■ WHAT YOU WILL DO:
An exact restatement of all the data is required, with the pictures left out.

■ DATA EXTRACT:
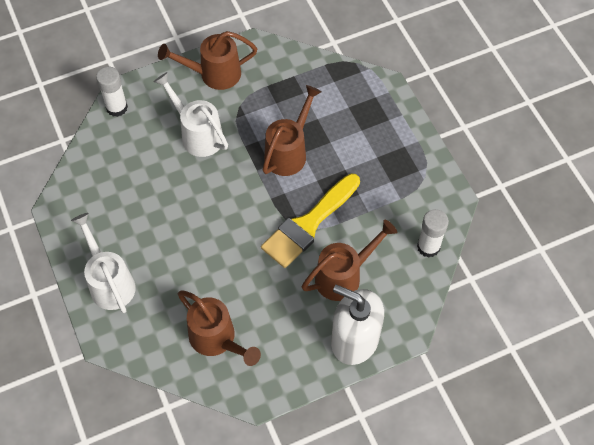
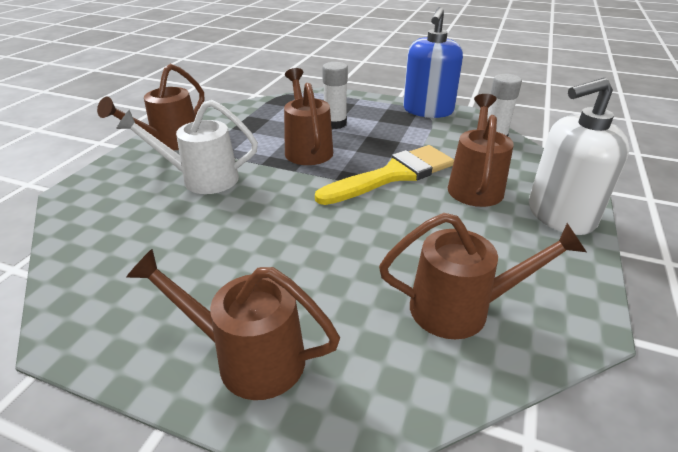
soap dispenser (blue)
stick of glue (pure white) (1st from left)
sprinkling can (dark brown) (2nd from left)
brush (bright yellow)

■ ANSWER BELOW:
soap dispenser (blue)
stick of glue (pure white) (1st from left)
sprinkling can (dark brown) (2nd from left)
brush (bright yellow)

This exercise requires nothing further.